TASK BRIEF: Going down the listing below, print exactly each line from the one with "camera: 60 degrees right, 10 degrees down" up to and including the one with "(407, 197) = (557, 316): white", and skip the rest.

Start of EXERCISE INPUT

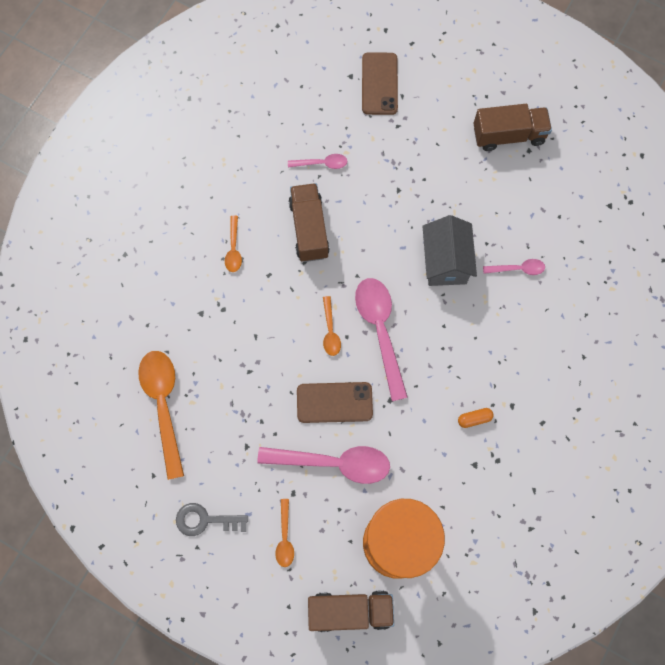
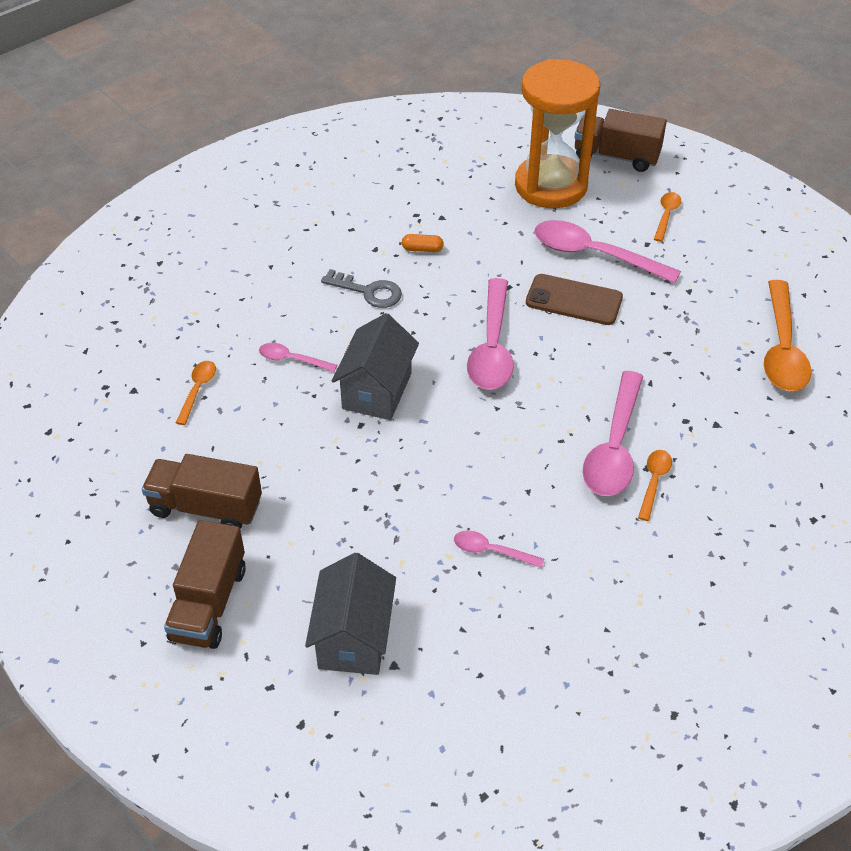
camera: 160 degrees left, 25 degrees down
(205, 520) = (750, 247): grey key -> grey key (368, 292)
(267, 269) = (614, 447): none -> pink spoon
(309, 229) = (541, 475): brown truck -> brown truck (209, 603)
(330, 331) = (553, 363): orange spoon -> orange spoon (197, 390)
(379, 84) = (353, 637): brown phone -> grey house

End of EXERCISE INPUT
Start of EXERCISE INPUT

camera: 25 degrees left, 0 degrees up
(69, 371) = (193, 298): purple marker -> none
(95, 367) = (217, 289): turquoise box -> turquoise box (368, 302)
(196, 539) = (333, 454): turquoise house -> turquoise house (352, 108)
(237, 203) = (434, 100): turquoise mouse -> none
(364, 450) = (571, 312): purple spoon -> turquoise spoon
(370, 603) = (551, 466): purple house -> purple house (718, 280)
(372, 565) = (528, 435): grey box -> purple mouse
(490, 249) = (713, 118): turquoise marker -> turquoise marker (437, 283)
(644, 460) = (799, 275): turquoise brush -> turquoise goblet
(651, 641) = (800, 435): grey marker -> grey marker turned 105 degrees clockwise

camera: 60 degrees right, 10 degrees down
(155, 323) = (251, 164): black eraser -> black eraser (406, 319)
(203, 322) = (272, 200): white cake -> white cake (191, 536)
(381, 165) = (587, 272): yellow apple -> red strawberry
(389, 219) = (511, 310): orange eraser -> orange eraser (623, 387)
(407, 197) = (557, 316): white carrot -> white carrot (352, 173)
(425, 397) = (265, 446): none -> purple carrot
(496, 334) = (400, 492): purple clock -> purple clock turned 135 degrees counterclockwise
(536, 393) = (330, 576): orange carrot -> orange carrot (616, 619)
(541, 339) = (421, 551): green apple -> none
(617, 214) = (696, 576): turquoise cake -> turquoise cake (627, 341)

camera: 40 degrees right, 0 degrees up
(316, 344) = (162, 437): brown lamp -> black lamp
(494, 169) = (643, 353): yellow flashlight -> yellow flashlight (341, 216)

End of EXERCISE INPUT

EXPECTED OUTPUT:
camera: 60 degrees right, 10 degrees down
(155, 323) = (251, 164): black eraser -> black eraser (406, 319)
(203, 322) = (272, 200): white cake -> white cake (191, 536)
(381, 165) = (587, 272): yellow apple -> red strawberry
(389, 219) = (511, 310): orange eraser -> orange eraser (623, 387)
(407, 197) = (557, 316): white carrot -> white carrot (352, 173)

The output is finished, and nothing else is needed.